Extracted records:
+===+

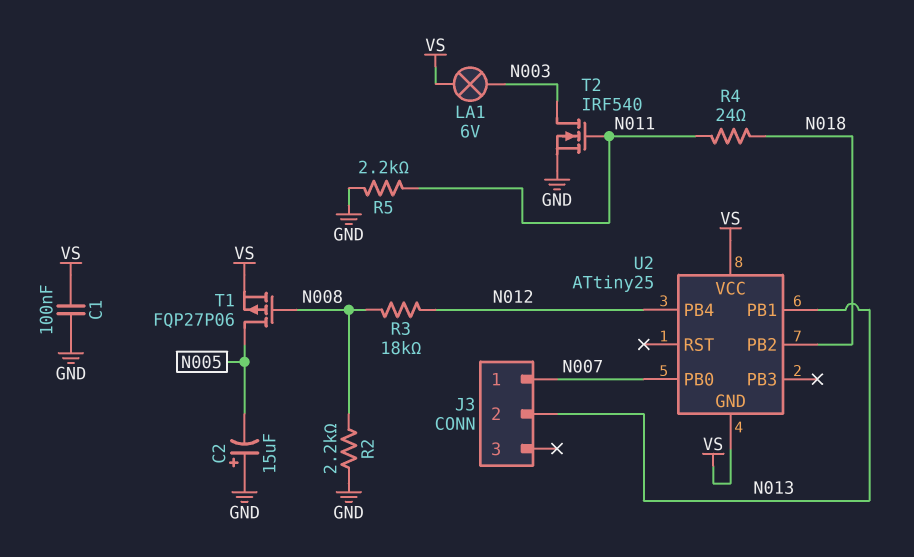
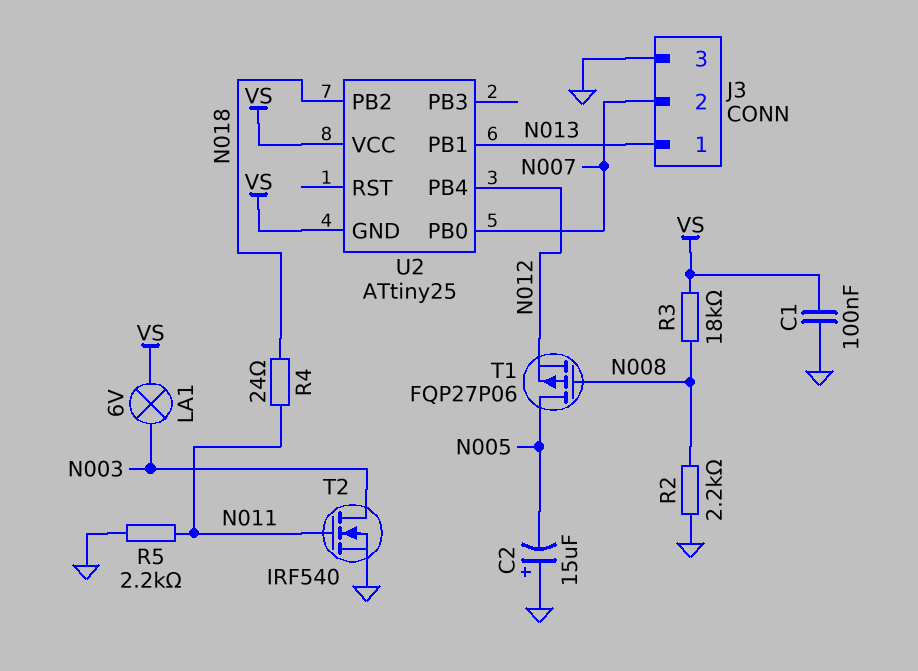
J3 pin 1: N007 -> N013
J3 pin 2: N013 -> N007
J3 pin 3: none -> GND
R3: 18k (N008, N012) -> 18k (N008, VS)
T1: PMOS FQP27P06 (G N008, D N005, S VS) -> PMOS FQP27P06 (G N008, D N005, S N012)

+===+

Exercise aim: Look for the line that contains "R3: 18k (N008, N012) -> 18k (N008, VS)" in the entries above. Set it down, along with all later lines, exactly as written.

Written response:
R3: 18k (N008, N012) -> 18k (N008, VS)
T1: PMOS FQP27P06 (G N008, D N005, S VS) -> PMOS FQP27P06 (G N008, D N005, S N012)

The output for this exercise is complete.